(Structured diff data)
Content starts

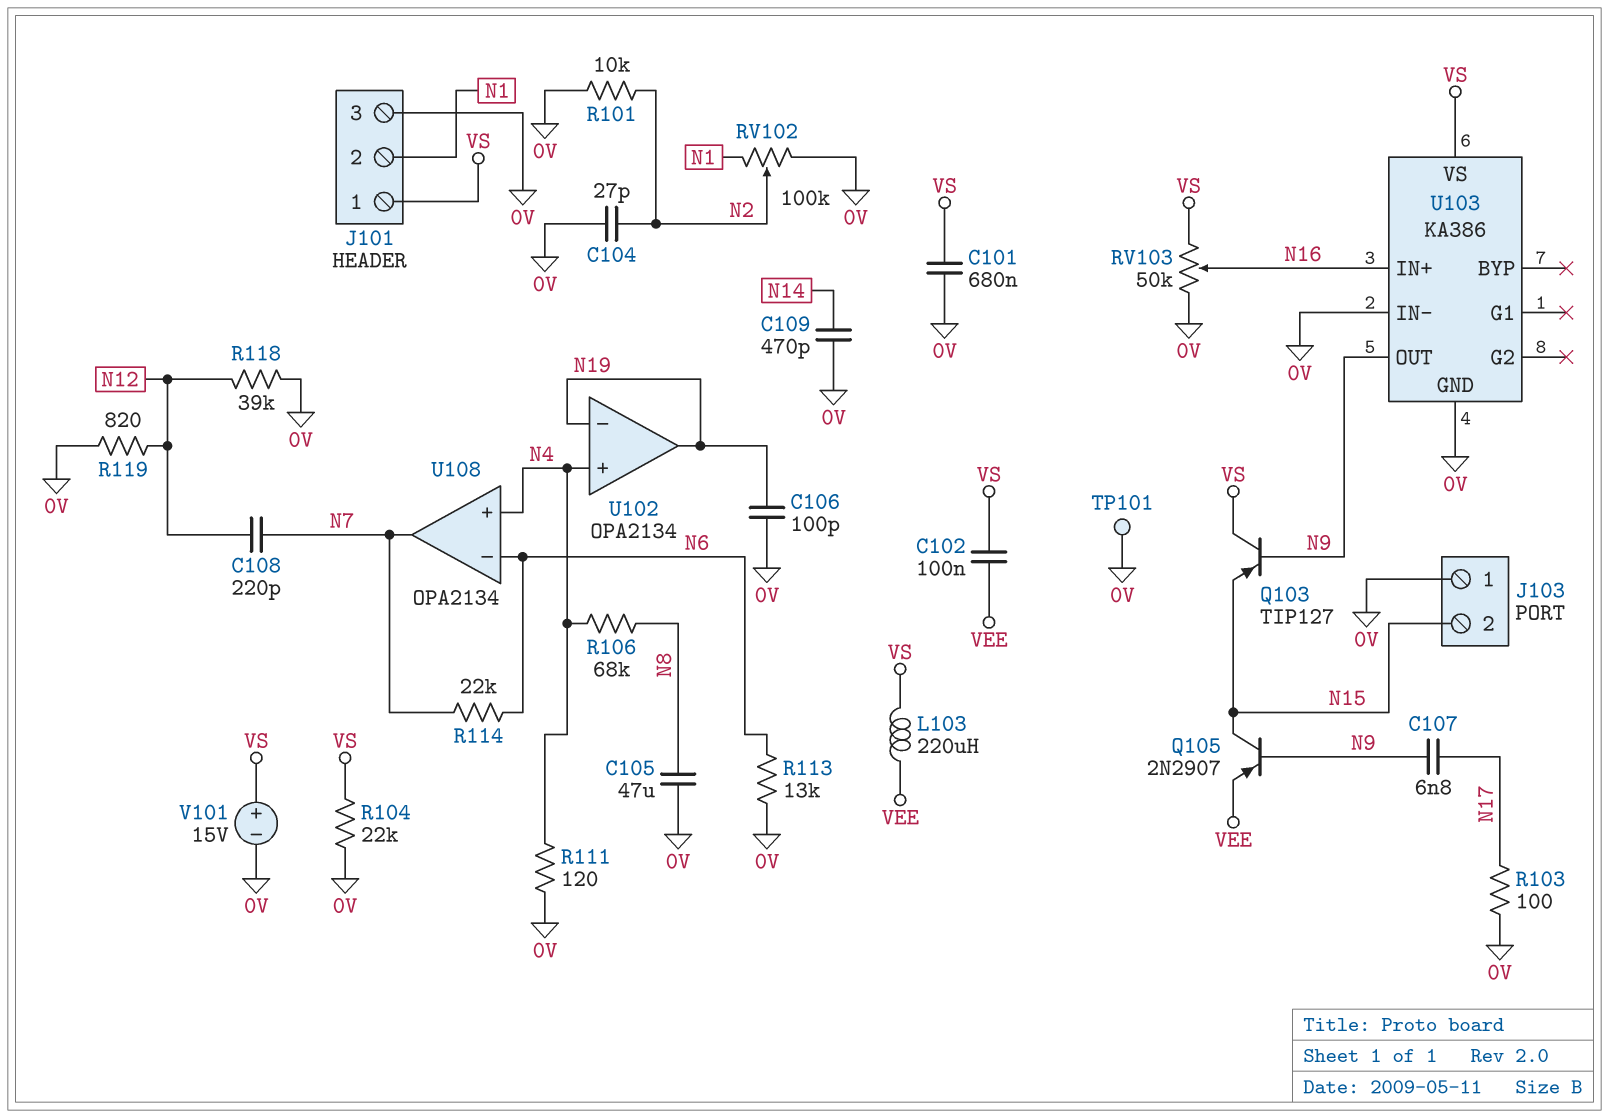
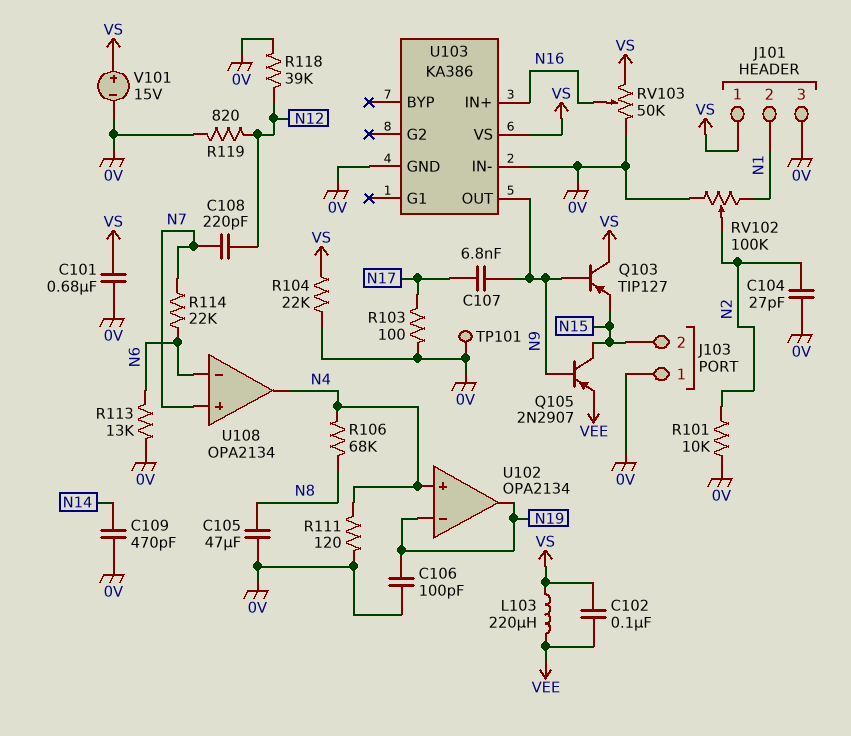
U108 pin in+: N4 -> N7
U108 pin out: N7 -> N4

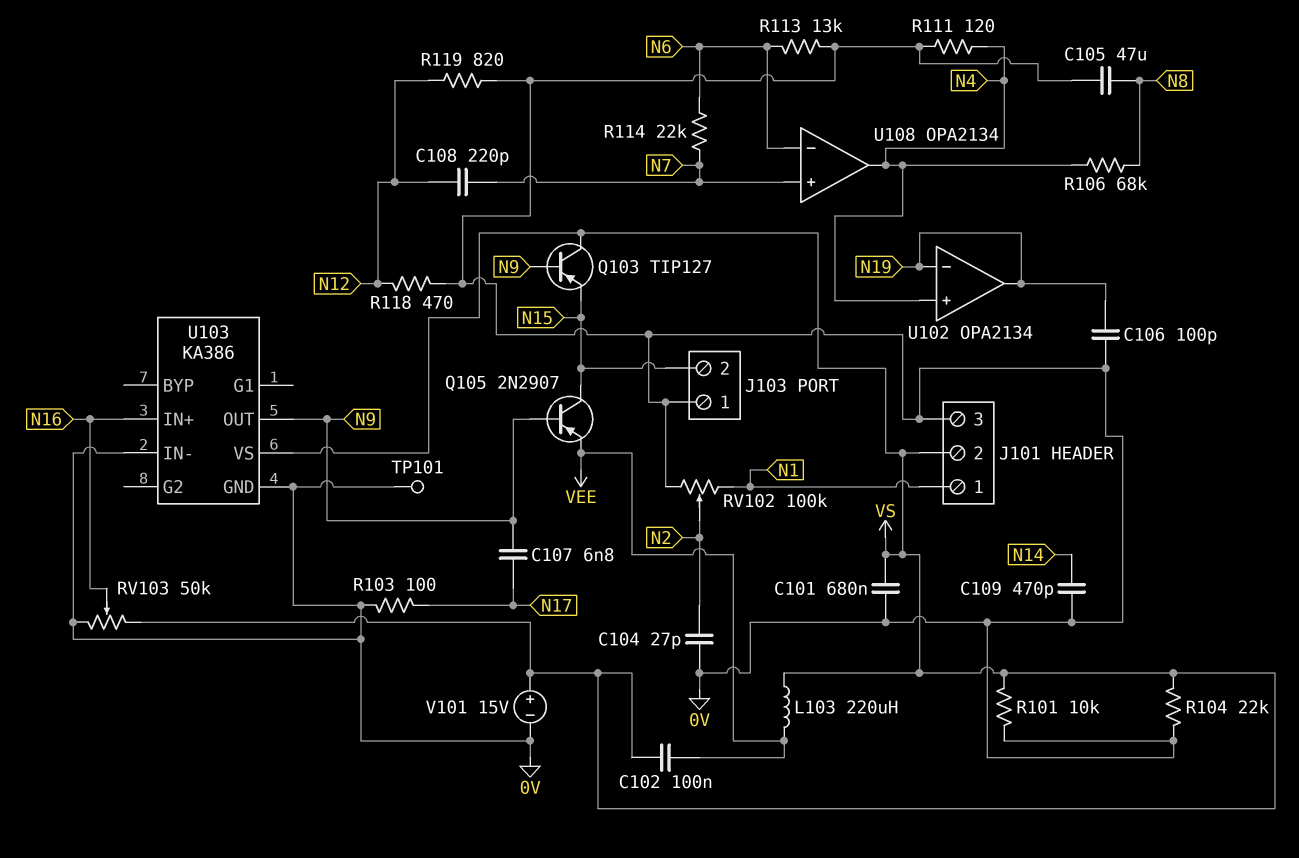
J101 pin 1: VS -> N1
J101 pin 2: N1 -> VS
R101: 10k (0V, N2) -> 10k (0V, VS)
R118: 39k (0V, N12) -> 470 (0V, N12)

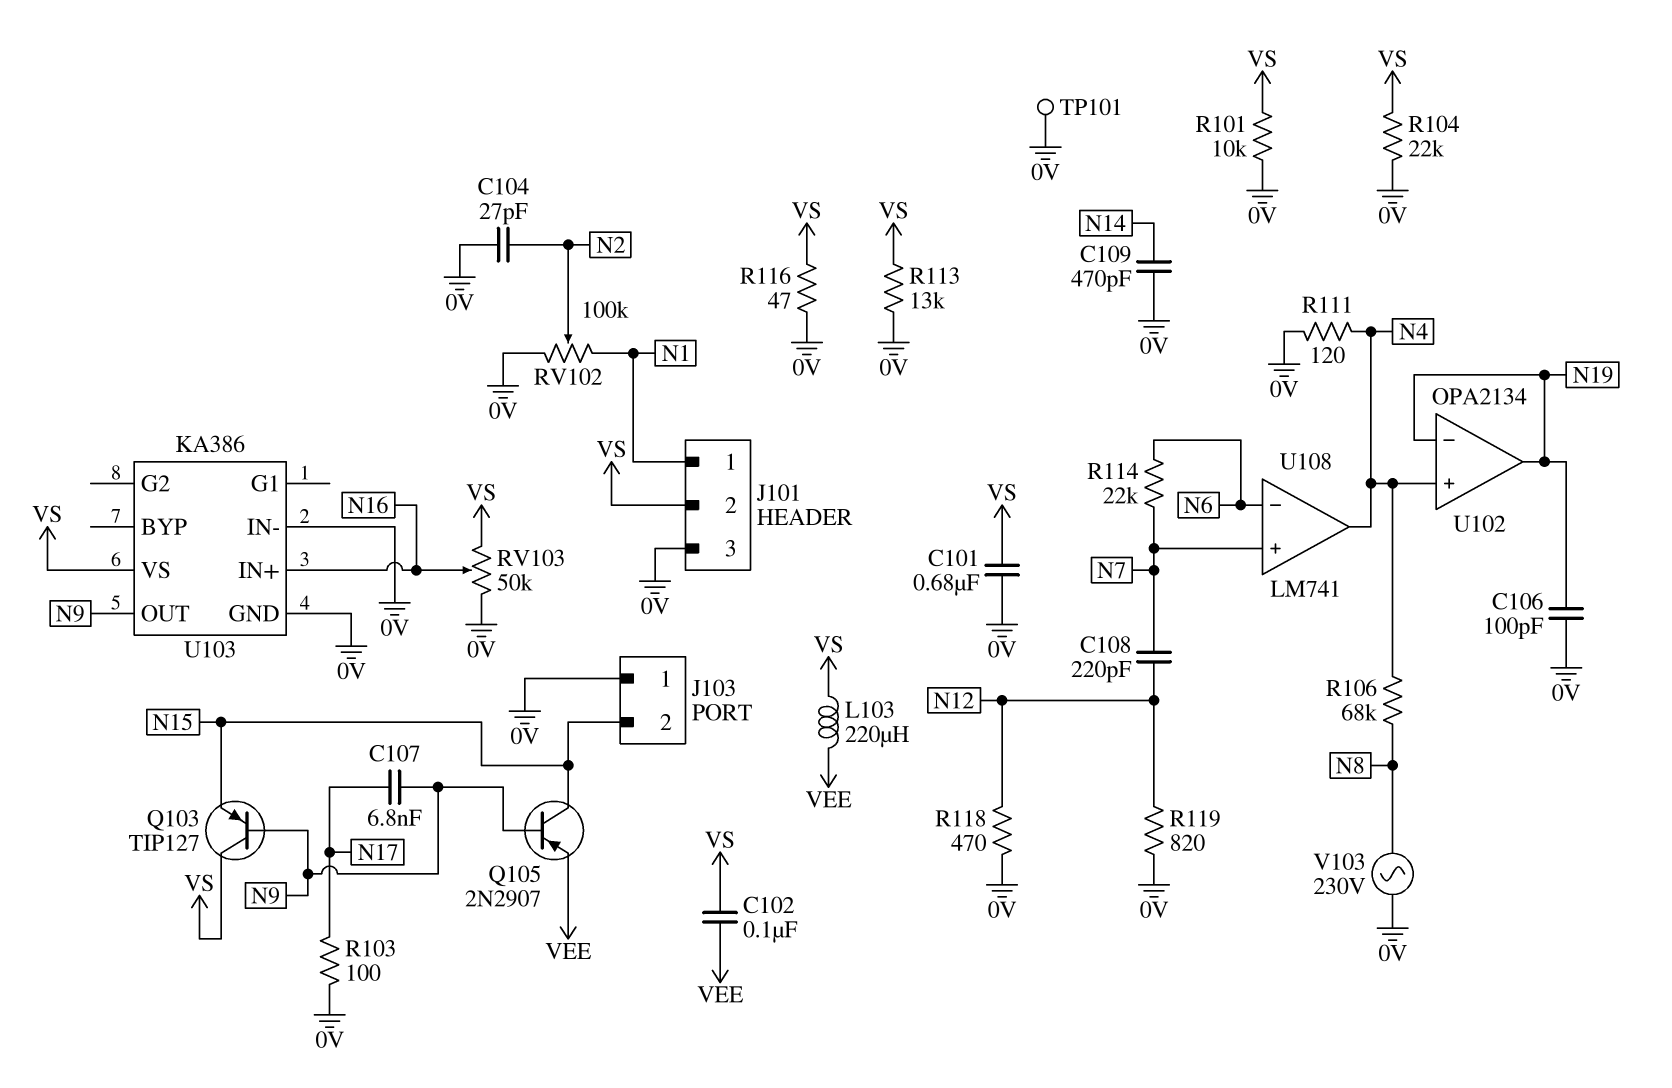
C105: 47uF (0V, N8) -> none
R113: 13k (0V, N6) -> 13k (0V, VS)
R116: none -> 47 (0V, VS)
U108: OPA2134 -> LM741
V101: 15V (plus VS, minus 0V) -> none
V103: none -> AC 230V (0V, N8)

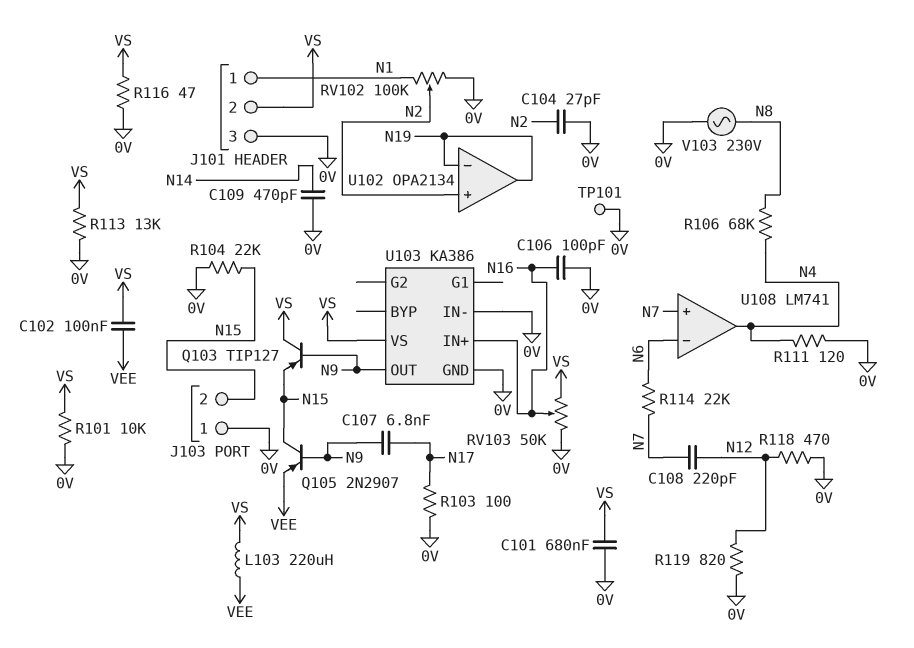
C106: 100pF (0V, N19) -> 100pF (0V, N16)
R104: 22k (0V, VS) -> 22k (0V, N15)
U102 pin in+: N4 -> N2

Content ends

WORK INSTRUCTION
With the pictures left out, transcribe exactly the lines from the line holding "U108: OPA2134 -> LM741" through the closing line of the entries.

REPLY
U108: OPA2134 -> LM741
V101: 15V (plus VS, minus 0V) -> none
V103: none -> AC 230V (0V, N8)

C106: 100pF (0V, N19) -> 100pF (0V, N16)
R104: 22k (0V, VS) -> 22k (0V, N15)
U102 pin in+: N4 -> N2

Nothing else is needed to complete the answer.